**What you should do:** Nothing but the pictures should be dropped; repeat the rest of the data below exactly.

**Material provided:**
"""

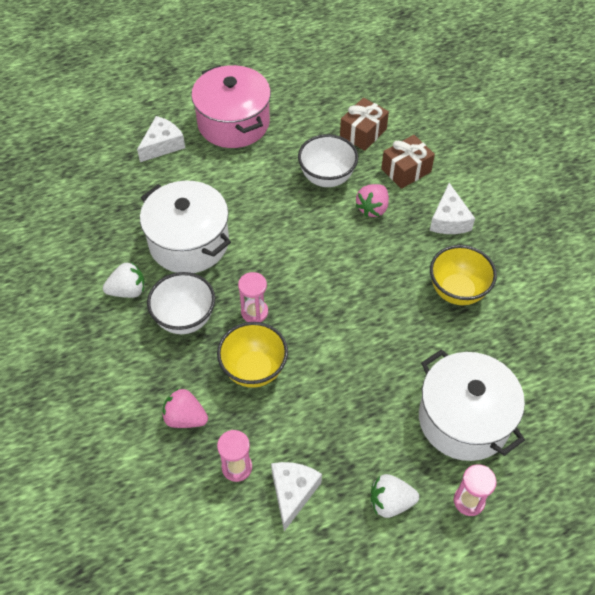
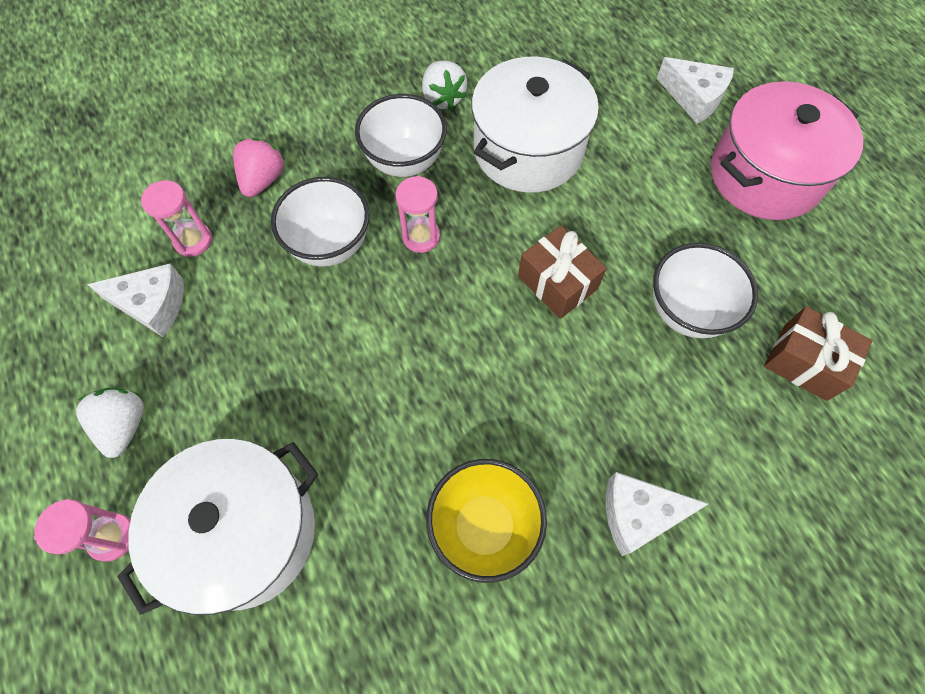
camera: 85 degrees right, 10 degrees up
(254, 370) = (330, 245): yellow bowl -> white bowl
(372, 208) = (638, 384): pink strawberry -> none
(406, 170) = (737, 437): brown gift -> brown gift (557, 282)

"""

**Final answer:**
camera: 85 degrees right, 10 degrees up
(254, 370) = (330, 245): yellow bowl -> white bowl
(372, 208) = (638, 384): pink strawberry -> none
(406, 170) = (737, 437): brown gift -> brown gift (557, 282)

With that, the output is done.